**Work item**
Return, from the material below, each line in which "blue" occurs.
[[ Records for this task, beginning ]]
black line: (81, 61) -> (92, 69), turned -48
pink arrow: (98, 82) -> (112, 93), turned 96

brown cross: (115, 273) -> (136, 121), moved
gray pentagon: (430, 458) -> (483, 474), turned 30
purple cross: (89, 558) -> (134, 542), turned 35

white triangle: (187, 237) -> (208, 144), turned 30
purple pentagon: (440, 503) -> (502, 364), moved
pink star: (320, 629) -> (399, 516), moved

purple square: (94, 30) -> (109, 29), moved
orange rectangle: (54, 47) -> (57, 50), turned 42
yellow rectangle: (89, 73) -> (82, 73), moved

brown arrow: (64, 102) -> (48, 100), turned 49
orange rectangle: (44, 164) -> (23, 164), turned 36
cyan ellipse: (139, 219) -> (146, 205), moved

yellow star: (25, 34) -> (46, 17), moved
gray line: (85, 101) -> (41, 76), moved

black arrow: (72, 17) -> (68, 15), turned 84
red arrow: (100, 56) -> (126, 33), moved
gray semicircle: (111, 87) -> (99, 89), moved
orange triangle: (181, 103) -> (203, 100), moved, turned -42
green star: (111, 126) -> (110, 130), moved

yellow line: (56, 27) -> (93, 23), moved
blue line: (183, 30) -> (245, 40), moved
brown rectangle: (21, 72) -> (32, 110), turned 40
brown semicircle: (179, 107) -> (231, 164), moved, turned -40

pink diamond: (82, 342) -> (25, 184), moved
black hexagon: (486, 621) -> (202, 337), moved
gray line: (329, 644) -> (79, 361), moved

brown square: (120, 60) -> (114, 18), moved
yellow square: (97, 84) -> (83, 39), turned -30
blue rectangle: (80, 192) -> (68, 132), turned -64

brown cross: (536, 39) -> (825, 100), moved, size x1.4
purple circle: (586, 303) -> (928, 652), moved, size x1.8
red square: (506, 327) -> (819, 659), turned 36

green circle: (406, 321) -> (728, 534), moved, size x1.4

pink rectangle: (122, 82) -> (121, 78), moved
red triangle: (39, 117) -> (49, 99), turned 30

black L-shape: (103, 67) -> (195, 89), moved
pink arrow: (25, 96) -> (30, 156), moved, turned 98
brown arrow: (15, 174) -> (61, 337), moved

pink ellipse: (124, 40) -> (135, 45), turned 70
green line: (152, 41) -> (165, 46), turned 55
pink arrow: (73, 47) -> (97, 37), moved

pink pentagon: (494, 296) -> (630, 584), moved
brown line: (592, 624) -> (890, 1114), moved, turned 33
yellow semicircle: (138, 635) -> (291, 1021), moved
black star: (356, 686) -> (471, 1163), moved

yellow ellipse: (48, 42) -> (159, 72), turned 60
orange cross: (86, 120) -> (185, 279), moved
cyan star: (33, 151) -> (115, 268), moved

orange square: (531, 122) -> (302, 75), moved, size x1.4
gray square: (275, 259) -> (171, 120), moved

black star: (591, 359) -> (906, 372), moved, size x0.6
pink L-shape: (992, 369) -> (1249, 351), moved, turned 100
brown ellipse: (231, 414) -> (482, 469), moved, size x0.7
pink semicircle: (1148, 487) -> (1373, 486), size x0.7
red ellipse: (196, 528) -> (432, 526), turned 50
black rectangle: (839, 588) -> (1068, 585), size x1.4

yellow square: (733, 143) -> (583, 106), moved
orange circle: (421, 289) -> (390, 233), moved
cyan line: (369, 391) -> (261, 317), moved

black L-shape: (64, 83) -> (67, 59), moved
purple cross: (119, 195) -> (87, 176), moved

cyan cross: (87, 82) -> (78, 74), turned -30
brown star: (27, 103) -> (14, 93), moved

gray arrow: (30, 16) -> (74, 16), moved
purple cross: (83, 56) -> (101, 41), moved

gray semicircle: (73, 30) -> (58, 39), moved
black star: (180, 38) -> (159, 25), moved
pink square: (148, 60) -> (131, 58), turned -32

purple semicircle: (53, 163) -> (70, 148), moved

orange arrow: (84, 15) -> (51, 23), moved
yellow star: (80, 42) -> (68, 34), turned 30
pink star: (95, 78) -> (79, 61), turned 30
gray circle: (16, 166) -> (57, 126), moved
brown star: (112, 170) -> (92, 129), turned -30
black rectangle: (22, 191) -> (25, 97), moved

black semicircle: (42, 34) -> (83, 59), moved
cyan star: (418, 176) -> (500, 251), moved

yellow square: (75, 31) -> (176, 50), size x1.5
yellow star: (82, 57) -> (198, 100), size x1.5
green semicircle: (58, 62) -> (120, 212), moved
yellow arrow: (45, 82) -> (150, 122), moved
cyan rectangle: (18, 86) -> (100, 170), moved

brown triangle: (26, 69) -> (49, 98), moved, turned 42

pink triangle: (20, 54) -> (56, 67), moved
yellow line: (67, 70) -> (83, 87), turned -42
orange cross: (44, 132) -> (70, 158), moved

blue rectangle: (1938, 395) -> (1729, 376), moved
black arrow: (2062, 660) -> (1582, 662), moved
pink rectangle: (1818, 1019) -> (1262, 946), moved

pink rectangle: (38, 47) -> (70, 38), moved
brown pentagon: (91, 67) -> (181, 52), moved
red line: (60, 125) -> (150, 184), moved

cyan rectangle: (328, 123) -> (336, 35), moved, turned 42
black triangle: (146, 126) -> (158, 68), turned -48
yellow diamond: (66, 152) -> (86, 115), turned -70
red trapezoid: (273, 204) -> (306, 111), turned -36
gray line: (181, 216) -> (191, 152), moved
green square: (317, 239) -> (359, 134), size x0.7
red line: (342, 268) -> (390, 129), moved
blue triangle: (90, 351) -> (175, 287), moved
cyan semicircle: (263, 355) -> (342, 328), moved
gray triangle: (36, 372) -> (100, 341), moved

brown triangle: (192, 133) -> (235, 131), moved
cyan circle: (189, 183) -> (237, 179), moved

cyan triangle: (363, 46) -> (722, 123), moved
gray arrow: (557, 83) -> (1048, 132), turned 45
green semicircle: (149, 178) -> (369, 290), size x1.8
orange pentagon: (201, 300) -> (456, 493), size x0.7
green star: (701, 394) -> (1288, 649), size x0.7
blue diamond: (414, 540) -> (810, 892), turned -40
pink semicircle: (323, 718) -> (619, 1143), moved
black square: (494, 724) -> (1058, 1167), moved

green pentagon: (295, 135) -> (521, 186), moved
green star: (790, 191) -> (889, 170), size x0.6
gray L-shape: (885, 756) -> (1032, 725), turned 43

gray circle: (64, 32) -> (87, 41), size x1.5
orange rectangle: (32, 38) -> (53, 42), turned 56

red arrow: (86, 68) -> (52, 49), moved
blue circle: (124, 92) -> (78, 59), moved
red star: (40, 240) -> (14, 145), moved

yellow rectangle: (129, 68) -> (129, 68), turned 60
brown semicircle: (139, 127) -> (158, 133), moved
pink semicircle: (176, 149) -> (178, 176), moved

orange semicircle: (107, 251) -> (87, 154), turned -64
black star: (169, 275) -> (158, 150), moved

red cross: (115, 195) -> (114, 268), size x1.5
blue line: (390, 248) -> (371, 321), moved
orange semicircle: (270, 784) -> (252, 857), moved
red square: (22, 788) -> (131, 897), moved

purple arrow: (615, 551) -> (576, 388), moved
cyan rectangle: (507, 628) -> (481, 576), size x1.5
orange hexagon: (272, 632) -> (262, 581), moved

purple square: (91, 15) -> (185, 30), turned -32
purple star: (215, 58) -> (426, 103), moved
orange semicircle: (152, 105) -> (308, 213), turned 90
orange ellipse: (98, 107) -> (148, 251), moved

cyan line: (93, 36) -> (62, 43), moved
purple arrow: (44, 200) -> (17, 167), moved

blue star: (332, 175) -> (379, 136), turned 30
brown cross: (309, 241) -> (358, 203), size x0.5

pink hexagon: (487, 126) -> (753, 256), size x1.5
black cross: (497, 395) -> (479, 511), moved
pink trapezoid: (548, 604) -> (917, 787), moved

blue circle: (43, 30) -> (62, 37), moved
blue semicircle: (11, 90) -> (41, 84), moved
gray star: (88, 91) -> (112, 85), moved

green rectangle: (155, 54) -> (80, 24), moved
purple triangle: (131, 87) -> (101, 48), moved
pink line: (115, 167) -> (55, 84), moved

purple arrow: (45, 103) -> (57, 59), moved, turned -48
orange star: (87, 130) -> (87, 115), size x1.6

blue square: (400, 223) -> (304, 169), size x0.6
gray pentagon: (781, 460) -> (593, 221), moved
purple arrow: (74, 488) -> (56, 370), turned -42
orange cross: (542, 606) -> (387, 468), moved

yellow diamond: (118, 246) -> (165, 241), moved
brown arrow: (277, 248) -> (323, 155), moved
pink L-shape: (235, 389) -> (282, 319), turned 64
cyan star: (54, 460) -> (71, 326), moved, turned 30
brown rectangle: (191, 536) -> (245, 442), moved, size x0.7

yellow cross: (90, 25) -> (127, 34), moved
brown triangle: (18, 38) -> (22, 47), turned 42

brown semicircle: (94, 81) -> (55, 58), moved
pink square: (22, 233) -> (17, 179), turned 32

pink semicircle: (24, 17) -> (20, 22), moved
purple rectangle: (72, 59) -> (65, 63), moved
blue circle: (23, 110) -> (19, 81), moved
[[ Records for this task, end ]]
**Response to this task**
blue line: (183, 30) -> (245, 40), moved
blue rectangle: (80, 192) -> (68, 132), turned -64
blue rectangle: (1938, 395) -> (1729, 376), moved
blue triangle: (90, 351) -> (175, 287), moved
blue diamond: (414, 540) -> (810, 892), turned -40
blue circle: (124, 92) -> (78, 59), moved
blue line: (390, 248) -> (371, 321), moved
blue star: (332, 175) -> (379, 136), turned 30
blue circle: (43, 30) -> (62, 37), moved
blue semicircle: (11, 90) -> (41, 84), moved
blue square: (400, 223) -> (304, 169), size x0.6
blue circle: (23, 110) -> (19, 81), moved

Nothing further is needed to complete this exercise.